#### [What needs to be done]
Print the entries below in their entirety, exactly as they are written.

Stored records
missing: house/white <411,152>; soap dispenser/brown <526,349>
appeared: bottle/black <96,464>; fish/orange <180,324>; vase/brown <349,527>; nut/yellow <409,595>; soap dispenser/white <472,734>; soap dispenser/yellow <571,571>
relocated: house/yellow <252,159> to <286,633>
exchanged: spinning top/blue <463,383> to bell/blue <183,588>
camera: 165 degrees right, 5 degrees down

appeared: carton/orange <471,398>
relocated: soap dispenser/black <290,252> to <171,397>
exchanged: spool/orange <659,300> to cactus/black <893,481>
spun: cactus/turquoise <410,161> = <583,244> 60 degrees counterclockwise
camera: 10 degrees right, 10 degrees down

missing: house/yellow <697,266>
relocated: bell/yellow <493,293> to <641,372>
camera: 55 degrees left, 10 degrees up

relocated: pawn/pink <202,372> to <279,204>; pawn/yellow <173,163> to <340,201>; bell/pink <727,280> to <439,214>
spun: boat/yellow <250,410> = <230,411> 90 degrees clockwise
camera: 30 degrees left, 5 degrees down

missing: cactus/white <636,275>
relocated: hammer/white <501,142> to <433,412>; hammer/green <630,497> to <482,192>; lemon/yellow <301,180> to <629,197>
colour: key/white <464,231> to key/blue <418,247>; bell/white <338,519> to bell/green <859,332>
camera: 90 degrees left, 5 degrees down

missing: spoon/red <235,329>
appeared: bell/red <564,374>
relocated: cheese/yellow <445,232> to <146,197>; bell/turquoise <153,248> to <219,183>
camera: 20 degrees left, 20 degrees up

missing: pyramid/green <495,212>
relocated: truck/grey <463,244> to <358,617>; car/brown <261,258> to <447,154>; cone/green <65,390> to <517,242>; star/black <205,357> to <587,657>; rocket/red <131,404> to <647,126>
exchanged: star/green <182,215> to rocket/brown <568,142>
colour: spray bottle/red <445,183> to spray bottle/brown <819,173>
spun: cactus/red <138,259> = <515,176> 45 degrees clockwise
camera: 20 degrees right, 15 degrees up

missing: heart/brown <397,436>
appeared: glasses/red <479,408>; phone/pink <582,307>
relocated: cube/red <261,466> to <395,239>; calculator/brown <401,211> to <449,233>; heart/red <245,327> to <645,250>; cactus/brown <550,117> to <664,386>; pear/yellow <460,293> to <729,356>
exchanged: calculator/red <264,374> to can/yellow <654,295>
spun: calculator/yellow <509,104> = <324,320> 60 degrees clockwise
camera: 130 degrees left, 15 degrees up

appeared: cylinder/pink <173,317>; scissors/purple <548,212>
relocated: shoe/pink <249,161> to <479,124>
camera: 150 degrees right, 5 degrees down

#### [Answer area]
missing: house/white <411,152>; soap dispenser/brown <526,349>
appeared: bottle/black <96,464>; fish/orange <180,324>; vase/brown <349,527>; nut/yellow <409,595>; soap dispenser/white <472,734>; soap dispenser/yellow <571,571>
relocated: house/yellow <252,159> to <286,633>
exchanged: spinning top/blue <463,383> to bell/blue <183,588>
camera: 165 degrees right, 5 degrees down

appeared: carton/orange <471,398>
relocated: soap dispenser/black <290,252> to <171,397>
exchanged: spool/orange <659,300> to cactus/black <893,481>
spun: cactus/turquoise <410,161> = <583,244> 60 degrees counterclockwise
camera: 10 degrees right, 10 degrees down

missing: house/yellow <697,266>
relocated: bell/yellow <493,293> to <641,372>
camera: 55 degrees left, 10 degrees up

relocated: pawn/pink <202,372> to <279,204>; pawn/yellow <173,163> to <340,201>; bell/pink <727,280> to <439,214>
spun: boat/yellow <250,410> = <230,411> 90 degrees clockwise
camera: 30 degrees left, 5 degrees down

missing: cactus/white <636,275>
relocated: hammer/white <501,142> to <433,412>; hammer/green <630,497> to <482,192>; lemon/yellow <301,180> to <629,197>
colour: key/white <464,231> to key/blue <418,247>; bell/white <338,519> to bell/green <859,332>
camera: 90 degrees left, 5 degrees down

missing: spoon/red <235,329>
appeared: bell/red <564,374>
relocated: cheese/yellow <445,232> to <146,197>; bell/turquoise <153,248> to <219,183>
camera: 20 degrees left, 20 degrees up

missing: pyramid/green <495,212>
relocated: truck/grey <463,244> to <358,617>; car/brown <261,258> to <447,154>; cone/green <65,390> to <517,242>; star/black <205,357> to <587,657>; rocket/red <131,404> to <647,126>
exchanged: star/green <182,215> to rocket/brown <568,142>
colour: spray bottle/red <445,183> to spray bottle/brown <819,173>
spun: cactus/red <138,259> = <515,176> 45 degrees clockwise
camera: 20 degrees right, 15 degrees up

missing: heart/brown <397,436>
appeared: glasses/red <479,408>; phone/pink <582,307>
relocated: cube/red <261,466> to <395,239>; calculator/brown <401,211> to <449,233>; heart/red <245,327> to <645,250>; cactus/brown <550,117> to <664,386>; pear/yellow <460,293> to <729,356>
exchanged: calculator/red <264,374> to can/yellow <654,295>
spun: calculator/yellow <509,104> = <324,320> 60 degrees clockwise
camera: 130 degrees left, 15 degrees up

appeared: cylinder/pink <173,317>; scissors/purple <548,212>
relocated: shoe/pink <249,161> to <479,124>
camera: 150 degrees right, 5 degrees down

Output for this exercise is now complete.